» **Exercise requirements**:
Repeat every record exactly as written.

» **Information**:
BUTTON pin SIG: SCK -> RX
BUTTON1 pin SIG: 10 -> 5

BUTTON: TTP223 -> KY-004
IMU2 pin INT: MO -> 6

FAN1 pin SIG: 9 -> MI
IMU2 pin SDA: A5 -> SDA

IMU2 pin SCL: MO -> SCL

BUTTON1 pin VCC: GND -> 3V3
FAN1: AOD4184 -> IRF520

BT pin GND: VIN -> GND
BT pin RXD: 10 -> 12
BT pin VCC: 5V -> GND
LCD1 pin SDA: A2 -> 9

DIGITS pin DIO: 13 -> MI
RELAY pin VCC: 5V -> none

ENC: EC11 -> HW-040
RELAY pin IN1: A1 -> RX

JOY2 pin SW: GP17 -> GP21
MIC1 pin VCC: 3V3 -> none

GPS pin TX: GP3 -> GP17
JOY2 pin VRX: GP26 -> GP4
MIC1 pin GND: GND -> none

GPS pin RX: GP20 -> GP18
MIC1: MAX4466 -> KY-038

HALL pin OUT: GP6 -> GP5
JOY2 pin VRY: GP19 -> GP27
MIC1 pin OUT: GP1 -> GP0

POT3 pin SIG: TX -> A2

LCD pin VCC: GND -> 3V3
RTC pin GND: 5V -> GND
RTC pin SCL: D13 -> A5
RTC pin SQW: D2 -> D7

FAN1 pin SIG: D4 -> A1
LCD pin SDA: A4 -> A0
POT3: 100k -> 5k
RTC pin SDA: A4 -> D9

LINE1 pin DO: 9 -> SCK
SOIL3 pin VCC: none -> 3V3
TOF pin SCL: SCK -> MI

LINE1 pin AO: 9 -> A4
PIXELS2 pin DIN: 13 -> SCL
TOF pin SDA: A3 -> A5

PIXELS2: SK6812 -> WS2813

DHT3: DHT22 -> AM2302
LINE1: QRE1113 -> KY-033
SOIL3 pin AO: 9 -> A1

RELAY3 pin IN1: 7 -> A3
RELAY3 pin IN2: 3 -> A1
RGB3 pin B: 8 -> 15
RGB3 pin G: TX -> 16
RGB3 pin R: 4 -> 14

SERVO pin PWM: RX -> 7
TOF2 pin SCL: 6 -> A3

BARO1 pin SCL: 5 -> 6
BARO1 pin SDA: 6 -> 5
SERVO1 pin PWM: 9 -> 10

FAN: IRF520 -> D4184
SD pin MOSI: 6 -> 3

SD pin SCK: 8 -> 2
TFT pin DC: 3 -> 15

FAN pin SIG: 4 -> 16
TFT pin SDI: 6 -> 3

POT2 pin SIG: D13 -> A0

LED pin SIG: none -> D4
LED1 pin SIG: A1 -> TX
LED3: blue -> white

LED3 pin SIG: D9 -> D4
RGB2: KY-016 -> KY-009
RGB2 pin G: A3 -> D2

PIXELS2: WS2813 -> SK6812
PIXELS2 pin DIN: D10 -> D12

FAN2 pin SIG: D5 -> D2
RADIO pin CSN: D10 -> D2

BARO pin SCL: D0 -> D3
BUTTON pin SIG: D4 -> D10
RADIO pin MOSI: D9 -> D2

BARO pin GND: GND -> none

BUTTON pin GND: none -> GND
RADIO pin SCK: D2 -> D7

» **Output**:
BUTTON pin SIG: SCK -> RX
BUTTON1 pin SIG: 10 -> 5

BUTTON: TTP223 -> KY-004
IMU2 pin INT: MO -> 6

FAN1 pin SIG: 9 -> MI
IMU2 pin SDA: A5 -> SDA

IMU2 pin SCL: MO -> SCL

BUTTON1 pin VCC: GND -> 3V3
FAN1: AOD4184 -> IRF520

BT pin GND: VIN -> GND
BT pin RXD: 10 -> 12
BT pin VCC: 5V -> GND
LCD1 pin SDA: A2 -> 9

DIGITS pin DIO: 13 -> MI
RELAY pin VCC: 5V -> none

ENC: EC11 -> HW-040
RELAY pin IN1: A1 -> RX

JOY2 pin SW: GP17 -> GP21
MIC1 pin VCC: 3V3 -> none

GPS pin TX: GP3 -> GP17
JOY2 pin VRX: GP26 -> GP4
MIC1 pin GND: GND -> none

GPS pin RX: GP20 -> GP18
MIC1: MAX4466 -> KY-038

HALL pin OUT: GP6 -> GP5
JOY2 pin VRY: GP19 -> GP27
MIC1 pin OUT: GP1 -> GP0

POT3 pin SIG: TX -> A2

LCD pin VCC: GND -> 3V3
RTC pin GND: 5V -> GND
RTC pin SCL: D13 -> A5
RTC pin SQW: D2 -> D7

FAN1 pin SIG: D4 -> A1
LCD pin SDA: A4 -> A0
POT3: 100k -> 5k
RTC pin SDA: A4 -> D9

LINE1 pin DO: 9 -> SCK
SOIL3 pin VCC: none -> 3V3
TOF pin SCL: SCK -> MI

LINE1 pin AO: 9 -> A4
PIXELS2 pin DIN: 13 -> SCL
TOF pin SDA: A3 -> A5

PIXELS2: SK6812 -> WS2813

DHT3: DHT22 -> AM2302
LINE1: QRE1113 -> KY-033
SOIL3 pin AO: 9 -> A1

RELAY3 pin IN1: 7 -> A3
RELAY3 pin IN2: 3 -> A1
RGB3 pin B: 8 -> 15
RGB3 pin G: TX -> 16
RGB3 pin R: 4 -> 14

SERVO pin PWM: RX -> 7
TOF2 pin SCL: 6 -> A3

BARO1 pin SCL: 5 -> 6
BARO1 pin SDA: 6 -> 5
SERVO1 pin PWM: 9 -> 10

FAN: IRF520 -> D4184
SD pin MOSI: 6 -> 3

SD pin SCK: 8 -> 2
TFT pin DC: 3 -> 15

FAN pin SIG: 4 -> 16
TFT pin SDI: 6 -> 3

POT2 pin SIG: D13 -> A0

LED pin SIG: none -> D4
LED1 pin SIG: A1 -> TX
LED3: blue -> white

LED3 pin SIG: D9 -> D4
RGB2: KY-016 -> KY-009
RGB2 pin G: A3 -> D2

PIXELS2: WS2813 -> SK6812
PIXELS2 pin DIN: D10 -> D12

FAN2 pin SIG: D5 -> D2
RADIO pin CSN: D10 -> D2

BARO pin SCL: D0 -> D3
BUTTON pin SIG: D4 -> D10
RADIO pin MOSI: D9 -> D2

BARO pin GND: GND -> none

BUTTON pin GND: none -> GND
RADIO pin SCK: D2 -> D7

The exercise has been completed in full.